*Problem to work on:* The answer should hold only the lines from the one containing "purple ring [319,87,370,116]" through the one containing "white can [214,228,247,276]" in the entries below, copied exactly, without pictures.

*Provided entries:*
=== Section Start ===

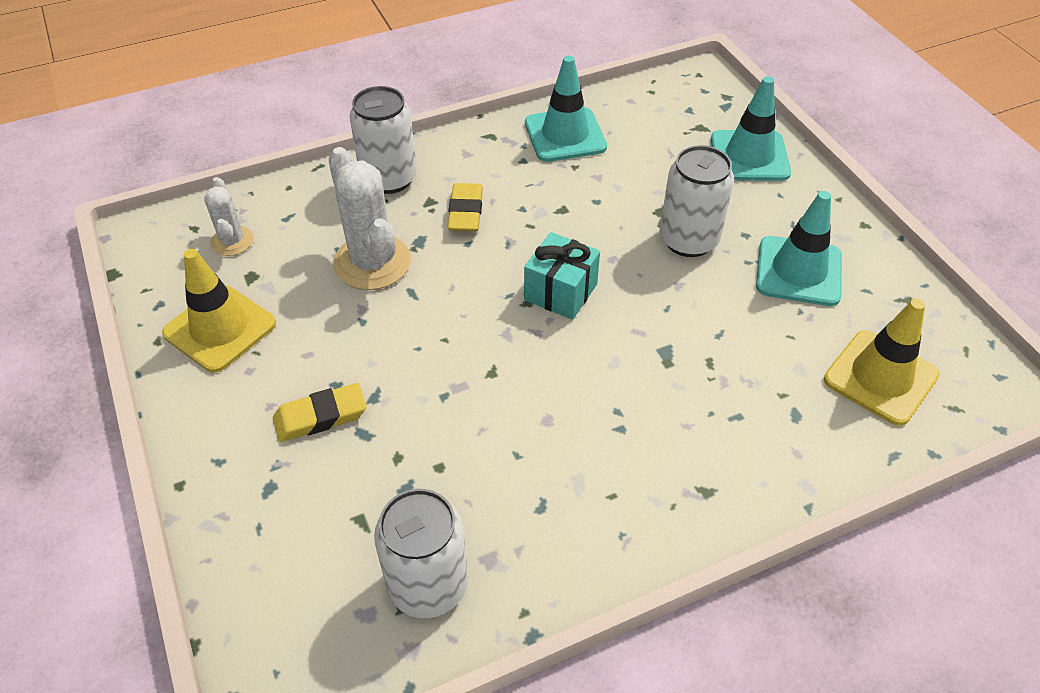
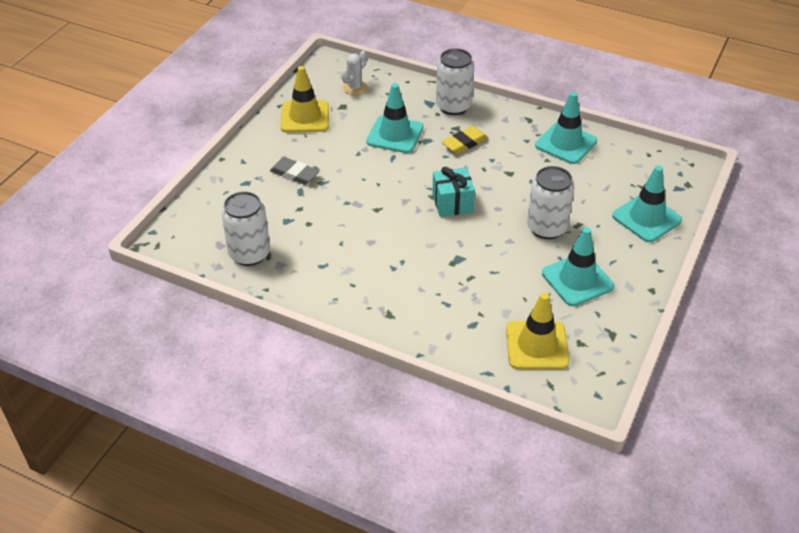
camera: 50 degrees right, 5 degrees down
yellow eraser [273,383,367,442] -> grey eraser [270,157,319,185]
white cactus [329,147,411,290] -> turquoise traffic cone [366,83,423,153]

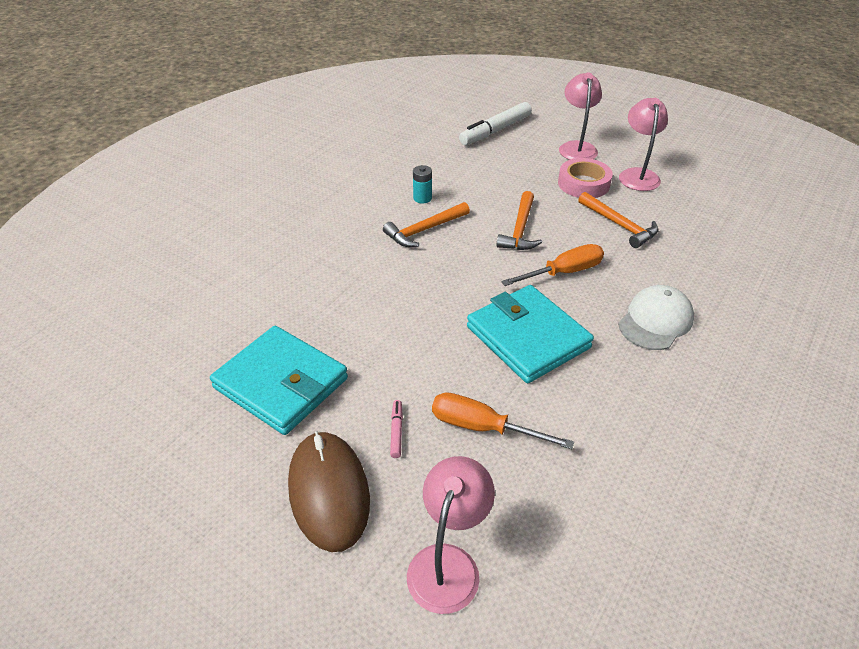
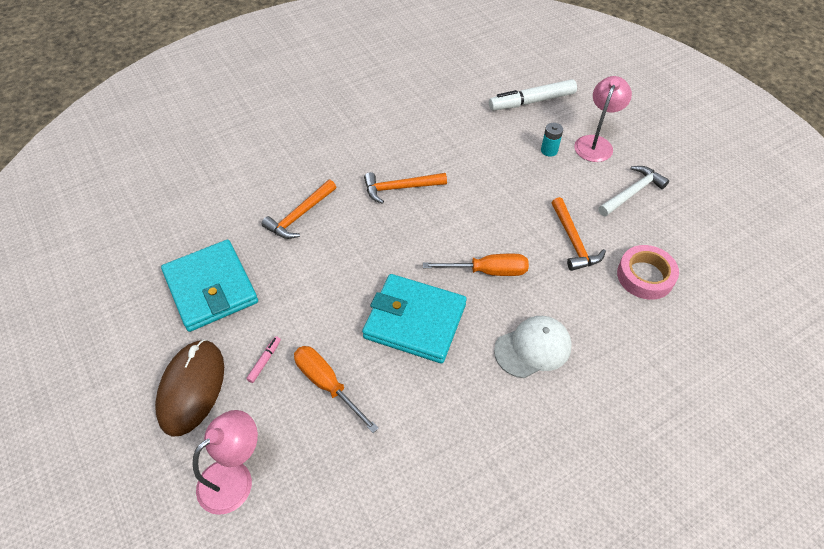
camera: 25 degrees right, 10 degrees up
turquoise battery [413,165,432,204] -> turquoise battery moved to [541,123,563,157]
turquoise wallet [467,285,594,383] -> turquoise wallet turned 60 degrees counterclockwise [362,274,467,363]
orange hammer [496,191,542,250] -> orange hammer moved to [262,180,336,239]
pink tape [558,158,613,198] -> pink tape moved to [617,245,679,300]
pink lamp [619,98,668,191] -> white hammer [598,166,669,217]

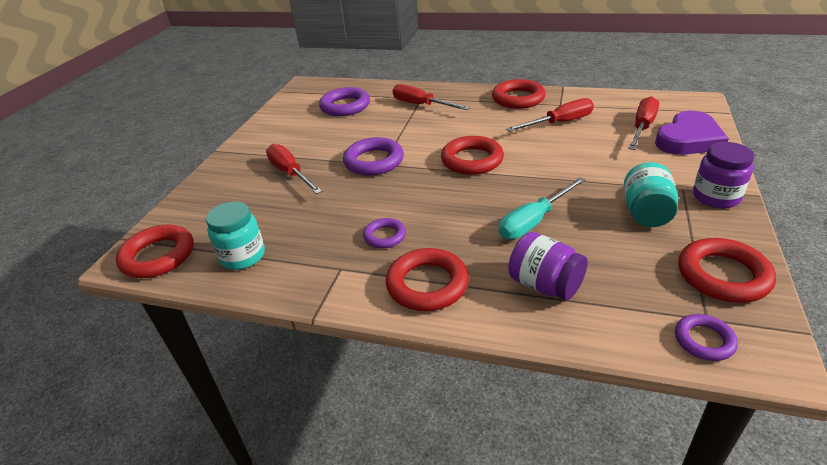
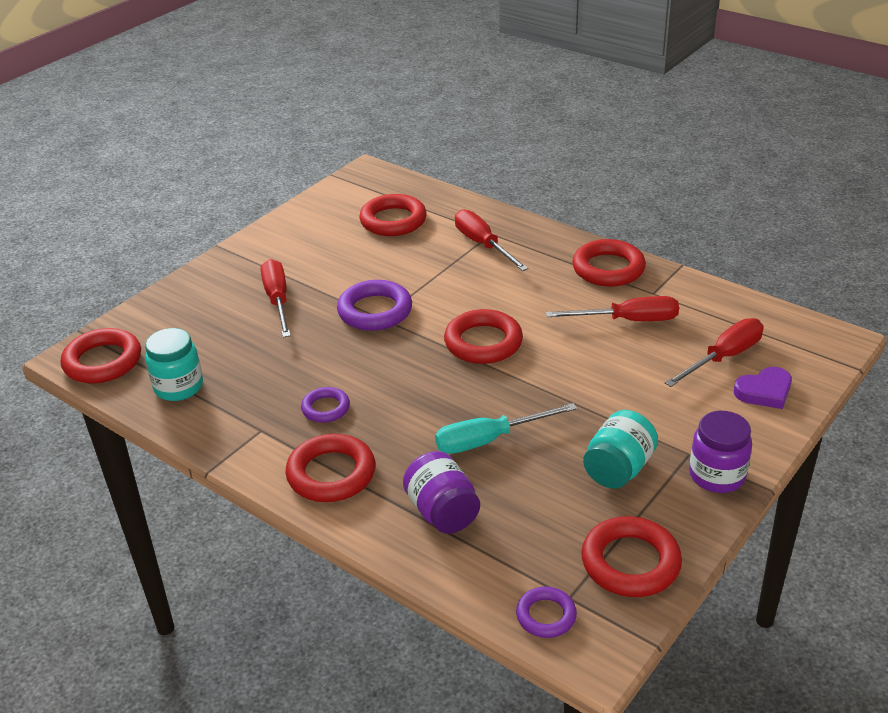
camera: 20 degrees right, 0 degrees up
purple ring [319,87,370,116] -> red ring [359,194,427,236]
purple heart [655,111,729,155] -> purple heart [734,367,792,409], size x0.62

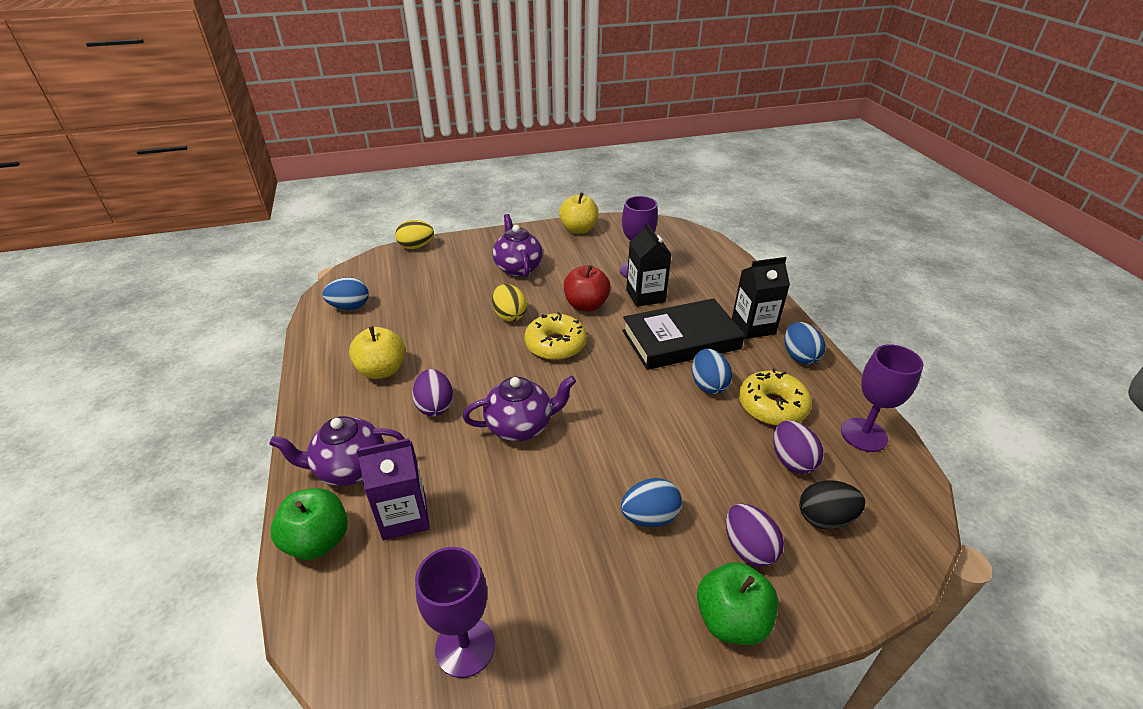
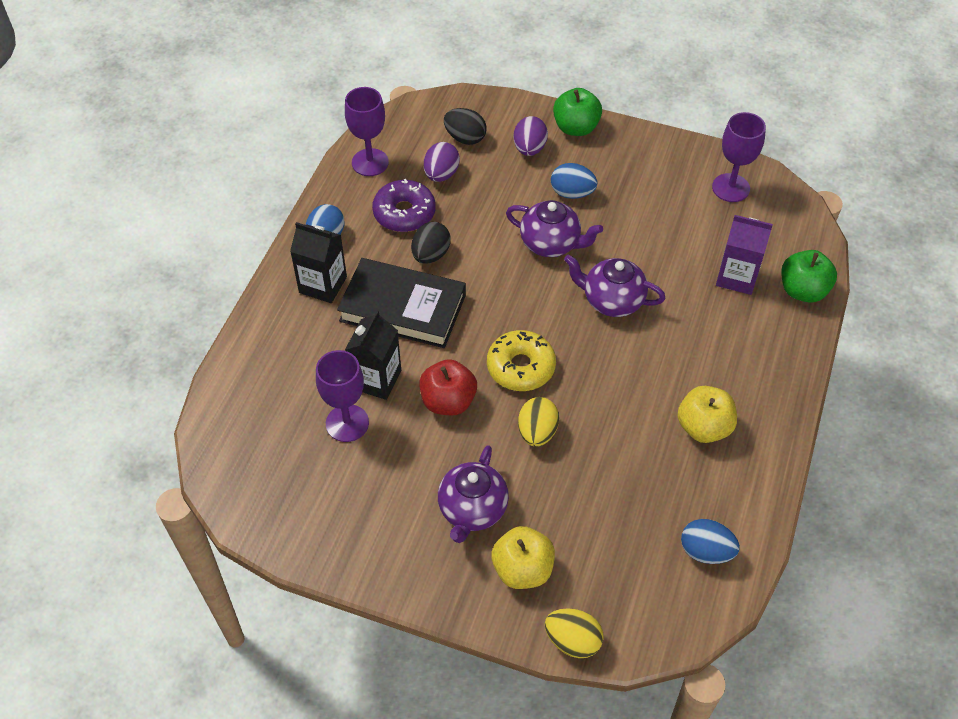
camera: 145 degrees left, 15 degrees up
purple teapot [269,416,405,486] -> purple teapot moved to [506,200,603,257]
purple egg [412,369,453,416] -> none
yellow apple [559,193,598,234] -> yellow apple moved to [491,526,555,589]
blue egg [692,349,732,394] -> black egg [411,222,451,264]
yellow donut [739,369,812,426] -> purple donut [372,179,436,232]

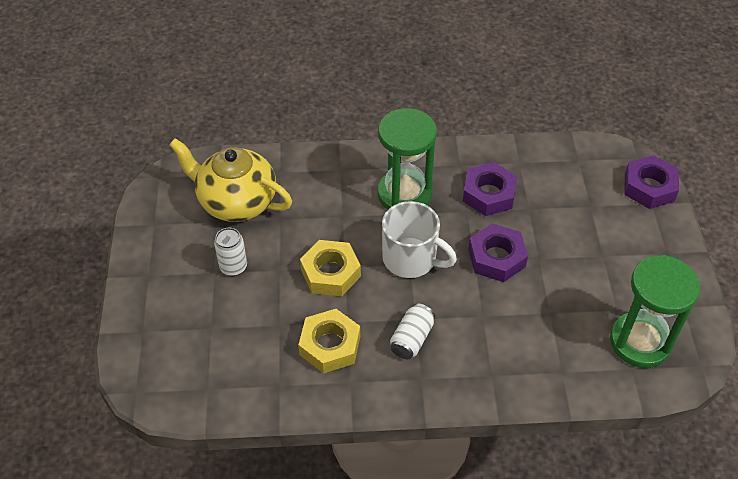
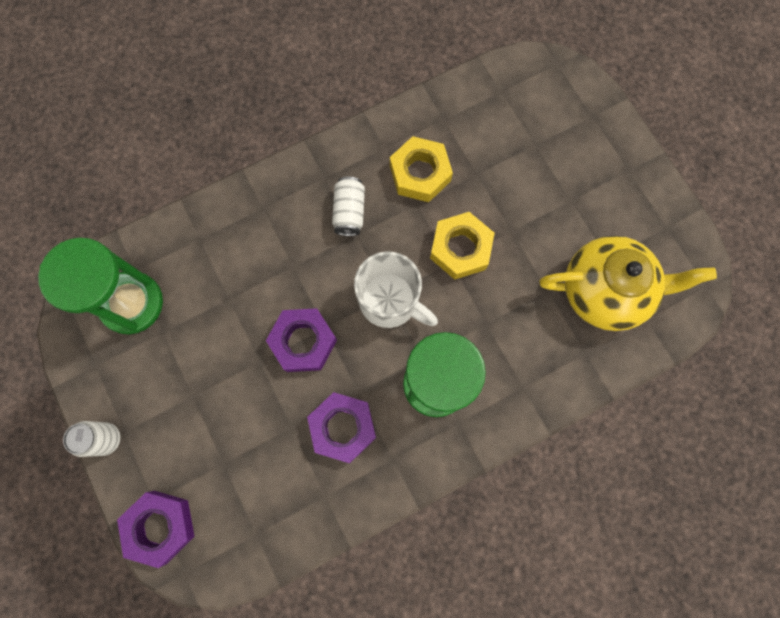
camera: 155 degrees right, 25 degrees up
white can [214,228,247,276] -> white can moved to [63,421,120,457]
white mug [382,201,457,278] -> white mug turned 150 degrees counterclockwise [354,251,438,328]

=== Section End ===

*Solution for this exercise:*
purple ring [319,87,370,116] -> red ring [359,194,427,236]
purple heart [655,111,729,155] -> purple heart [734,367,792,409], size x0.62

camera: 145 degrees left, 15 degrees up
purple teapot [269,416,405,486] -> purple teapot moved to [506,200,603,257]
purple egg [412,369,453,416] -> none
yellow apple [559,193,598,234] -> yellow apple moved to [491,526,555,589]
blue egg [692,349,732,394] -> black egg [411,222,451,264]
yellow donut [739,369,812,426] -> purple donut [372,179,436,232]

camera: 155 degrees right, 25 degrees up
white can [214,228,247,276] -> white can moved to [63,421,120,457]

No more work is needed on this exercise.